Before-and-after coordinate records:
- - - - - - -

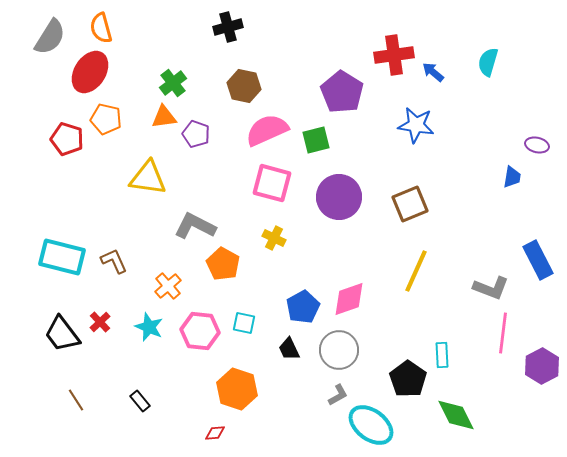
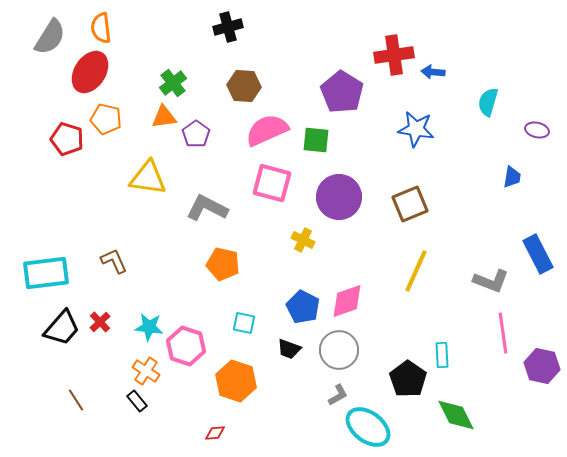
orange semicircle at (101, 28): rotated 8 degrees clockwise
cyan semicircle at (488, 62): moved 40 px down
blue arrow at (433, 72): rotated 35 degrees counterclockwise
brown hexagon at (244, 86): rotated 8 degrees counterclockwise
blue star at (416, 125): moved 4 px down
purple pentagon at (196, 134): rotated 16 degrees clockwise
green square at (316, 140): rotated 20 degrees clockwise
purple ellipse at (537, 145): moved 15 px up
gray L-shape at (195, 226): moved 12 px right, 18 px up
yellow cross at (274, 238): moved 29 px right, 2 px down
cyan rectangle at (62, 257): moved 16 px left, 16 px down; rotated 21 degrees counterclockwise
blue rectangle at (538, 260): moved 6 px up
orange pentagon at (223, 264): rotated 16 degrees counterclockwise
orange cross at (168, 286): moved 22 px left, 85 px down; rotated 16 degrees counterclockwise
gray L-shape at (491, 288): moved 7 px up
pink diamond at (349, 299): moved 2 px left, 2 px down
blue pentagon at (303, 307): rotated 16 degrees counterclockwise
cyan star at (149, 327): rotated 16 degrees counterclockwise
pink hexagon at (200, 331): moved 14 px left, 15 px down; rotated 12 degrees clockwise
pink line at (503, 333): rotated 15 degrees counterclockwise
black trapezoid at (62, 334): moved 6 px up; rotated 102 degrees counterclockwise
black trapezoid at (289, 349): rotated 45 degrees counterclockwise
purple hexagon at (542, 366): rotated 20 degrees counterclockwise
orange hexagon at (237, 389): moved 1 px left, 8 px up
black rectangle at (140, 401): moved 3 px left
cyan ellipse at (371, 425): moved 3 px left, 2 px down
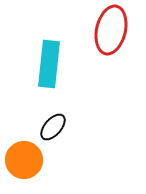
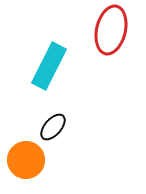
cyan rectangle: moved 2 px down; rotated 21 degrees clockwise
orange circle: moved 2 px right
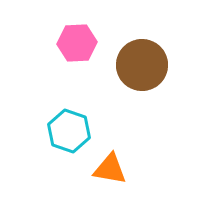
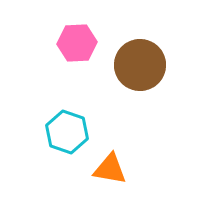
brown circle: moved 2 px left
cyan hexagon: moved 2 px left, 1 px down
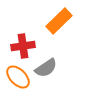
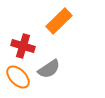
red cross: rotated 25 degrees clockwise
gray semicircle: moved 3 px right, 1 px down
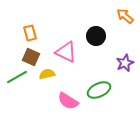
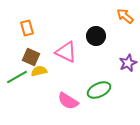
orange rectangle: moved 3 px left, 5 px up
purple star: moved 3 px right
yellow semicircle: moved 8 px left, 3 px up
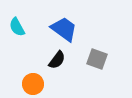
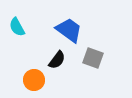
blue trapezoid: moved 5 px right, 1 px down
gray square: moved 4 px left, 1 px up
orange circle: moved 1 px right, 4 px up
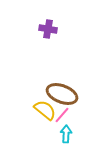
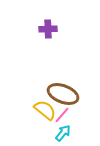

- - - - - - -

Print exactly the lines between the line containing "orange rectangle: moved 3 px left, 5 px up" and the last line of the entries above, including both, and nothing besides; skip the pictures.

orange rectangle: moved 3 px left, 5 px up
purple star: moved 3 px right
yellow semicircle: moved 8 px left, 3 px up
blue trapezoid: moved 5 px right, 1 px down
gray square: moved 4 px left, 1 px up
orange circle: moved 1 px right, 4 px up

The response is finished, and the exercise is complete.